## [EXTRACTED ENTRIES]
● ● ●
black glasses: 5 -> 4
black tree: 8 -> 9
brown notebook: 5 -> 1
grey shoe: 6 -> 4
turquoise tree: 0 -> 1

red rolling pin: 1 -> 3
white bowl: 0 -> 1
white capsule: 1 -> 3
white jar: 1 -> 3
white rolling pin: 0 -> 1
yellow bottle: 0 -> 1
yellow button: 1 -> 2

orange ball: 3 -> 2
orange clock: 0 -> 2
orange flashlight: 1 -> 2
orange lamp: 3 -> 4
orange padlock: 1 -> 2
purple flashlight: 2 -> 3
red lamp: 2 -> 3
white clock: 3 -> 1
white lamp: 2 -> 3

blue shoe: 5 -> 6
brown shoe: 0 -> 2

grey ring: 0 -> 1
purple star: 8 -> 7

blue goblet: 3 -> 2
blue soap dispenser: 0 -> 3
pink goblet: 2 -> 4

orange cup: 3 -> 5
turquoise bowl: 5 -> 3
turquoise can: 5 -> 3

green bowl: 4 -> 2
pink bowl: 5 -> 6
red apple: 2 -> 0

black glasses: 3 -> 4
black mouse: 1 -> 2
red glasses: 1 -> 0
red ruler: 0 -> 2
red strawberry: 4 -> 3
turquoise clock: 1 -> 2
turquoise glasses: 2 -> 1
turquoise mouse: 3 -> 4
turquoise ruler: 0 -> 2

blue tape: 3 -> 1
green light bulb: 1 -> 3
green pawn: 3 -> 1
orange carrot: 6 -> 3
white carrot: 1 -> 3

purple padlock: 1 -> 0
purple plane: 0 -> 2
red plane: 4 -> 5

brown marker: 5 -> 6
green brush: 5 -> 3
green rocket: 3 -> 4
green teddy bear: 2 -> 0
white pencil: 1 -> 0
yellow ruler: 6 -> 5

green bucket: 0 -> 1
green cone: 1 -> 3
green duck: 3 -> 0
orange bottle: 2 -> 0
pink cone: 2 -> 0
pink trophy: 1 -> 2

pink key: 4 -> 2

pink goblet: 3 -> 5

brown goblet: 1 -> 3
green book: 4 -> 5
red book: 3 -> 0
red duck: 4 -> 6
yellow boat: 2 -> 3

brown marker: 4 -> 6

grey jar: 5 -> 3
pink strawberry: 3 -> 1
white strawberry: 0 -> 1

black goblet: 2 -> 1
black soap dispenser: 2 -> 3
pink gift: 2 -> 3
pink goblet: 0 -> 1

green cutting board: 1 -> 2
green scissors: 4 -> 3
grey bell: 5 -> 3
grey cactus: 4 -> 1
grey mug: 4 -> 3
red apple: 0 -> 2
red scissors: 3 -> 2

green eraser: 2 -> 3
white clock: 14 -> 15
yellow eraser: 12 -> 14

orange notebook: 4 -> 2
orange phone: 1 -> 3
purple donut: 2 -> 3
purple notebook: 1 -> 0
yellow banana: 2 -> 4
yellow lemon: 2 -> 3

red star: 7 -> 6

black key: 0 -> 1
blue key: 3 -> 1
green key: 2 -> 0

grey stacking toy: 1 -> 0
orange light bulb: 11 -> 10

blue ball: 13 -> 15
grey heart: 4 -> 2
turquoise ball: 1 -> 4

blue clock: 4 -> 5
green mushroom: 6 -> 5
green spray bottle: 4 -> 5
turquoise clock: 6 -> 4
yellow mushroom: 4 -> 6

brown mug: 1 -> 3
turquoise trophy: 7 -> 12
● ● ●
## [WHAT TO PRODUCE]
Go through the material above and output exactly the lines from the one containing "green duck: 3 -> 0" through the one containing "green eraser: 2 -> 3".

## [WRITTEN ANSWER]
green duck: 3 -> 0
orange bottle: 2 -> 0
pink cone: 2 -> 0
pink trophy: 1 -> 2

pink key: 4 -> 2

pink goblet: 3 -> 5

brown goblet: 1 -> 3
green book: 4 -> 5
red book: 3 -> 0
red duck: 4 -> 6
yellow boat: 2 -> 3

brown marker: 4 -> 6

grey jar: 5 -> 3
pink strawberry: 3 -> 1
white strawberry: 0 -> 1

black goblet: 2 -> 1
black soap dispenser: 2 -> 3
pink gift: 2 -> 3
pink goblet: 0 -> 1

green cutting board: 1 -> 2
green scissors: 4 -> 3
grey bell: 5 -> 3
grey cactus: 4 -> 1
grey mug: 4 -> 3
red apple: 0 -> 2
red scissors: 3 -> 2

green eraser: 2 -> 3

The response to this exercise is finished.